>>>

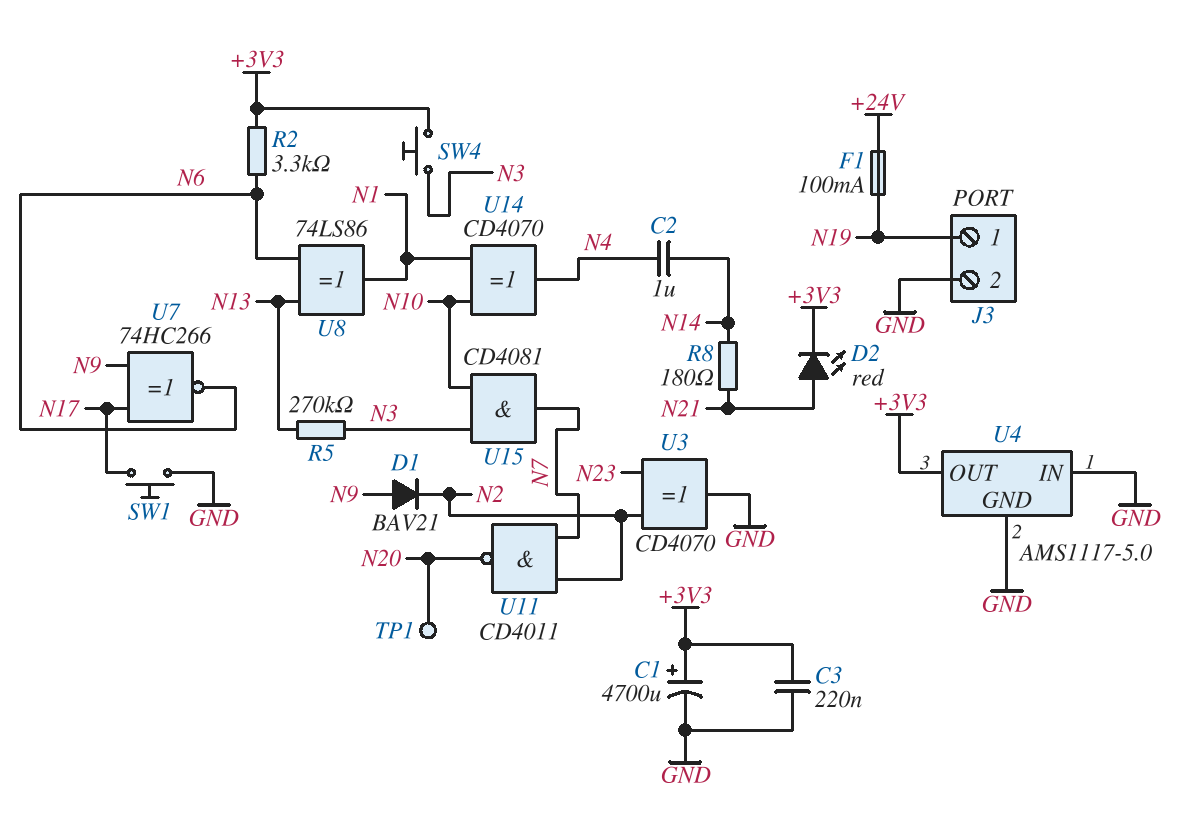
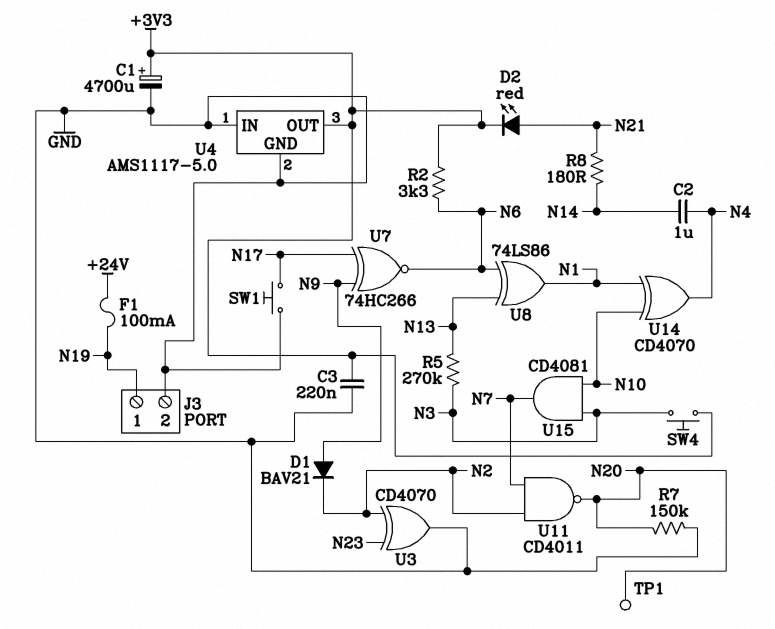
R7: none -> 150k (GND, N20)

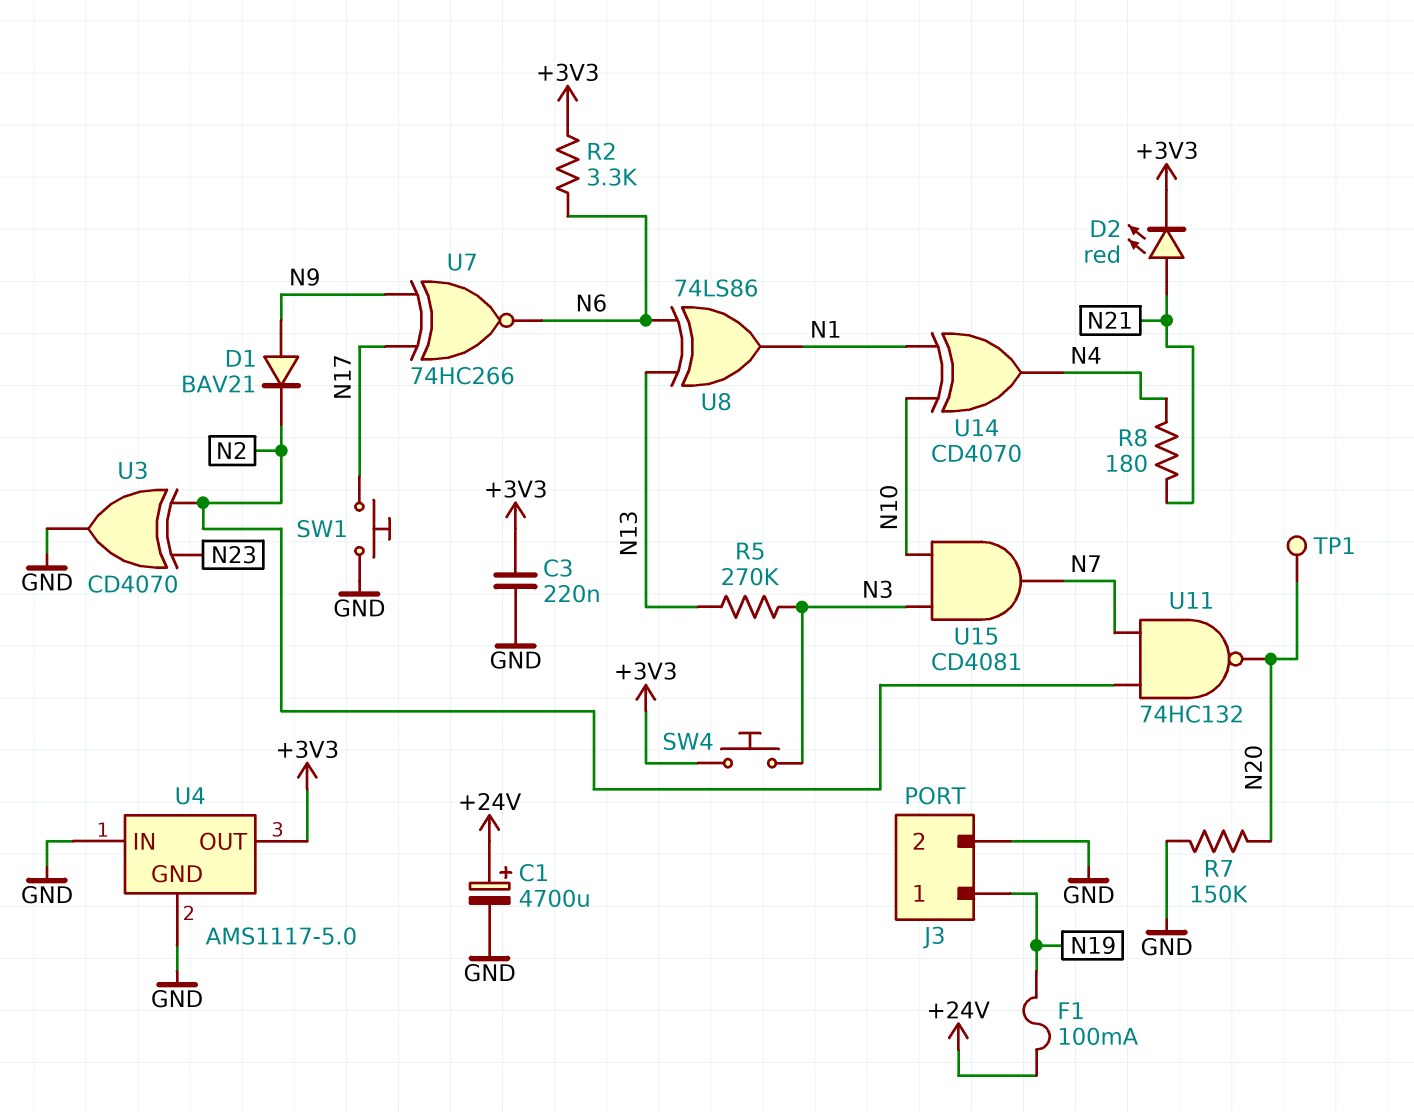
C1: 4700uF (plus +3V3, minus GND) -> 4700uF (plus +24V, minus GND)
C2: 1uF (N4, N14) -> none
R8: 180 (N14, N21) -> 180 (N4, N21)
U11: NAND CD4011 (in N2, in N7, out N20) -> NAND 74HC132 (in N2, in N7, out N20)

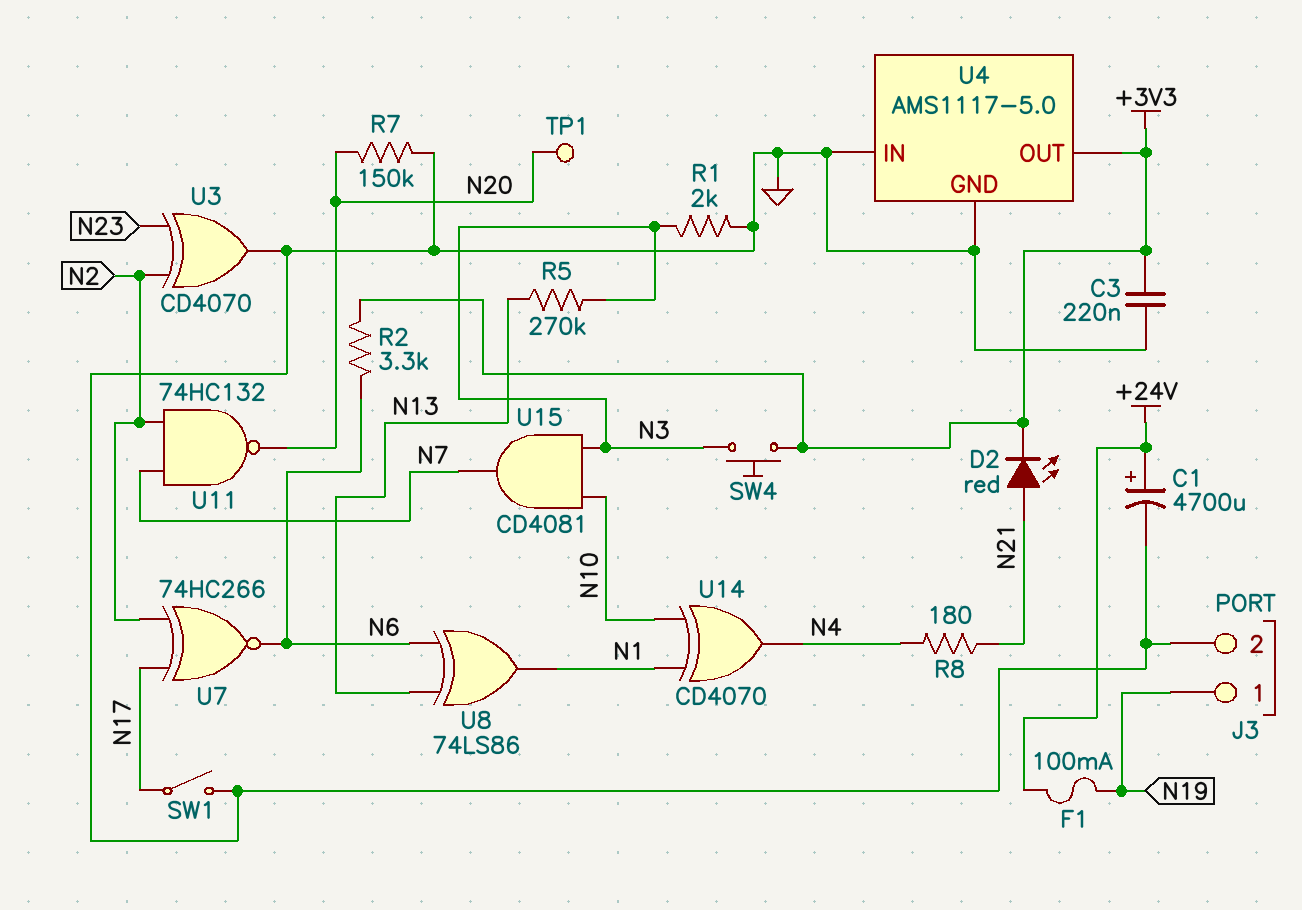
D1: diode BAV21 (A N9, K N2) -> none
R1: none -> 2k (GND, N3)
SW1: button (GND, N17) -> switch (GND, N17)
U7: XNOR 74HC266 (in N9, in N17, out N6) -> XNOR 74HC266 (in N2, in N17, out N6)

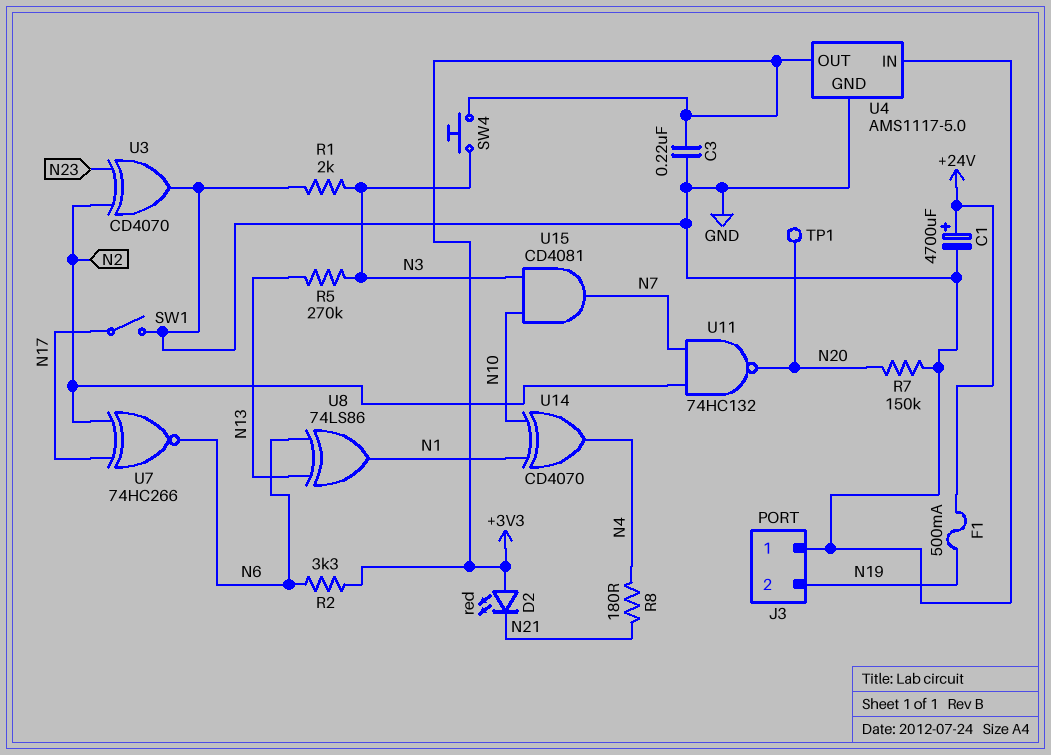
D2: LED red (A N21, K +3V3) -> LED red (A +3V3, K N21)
F1: 100mA (+24V, N19) -> 500mA (+24V, N19)
J3 pin 1: N19 -> GND
J3 pin 2: GND -> N19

<<<

To do => Scan the lines above for "none" and state how many match, nothing more.

Reply to the task => 4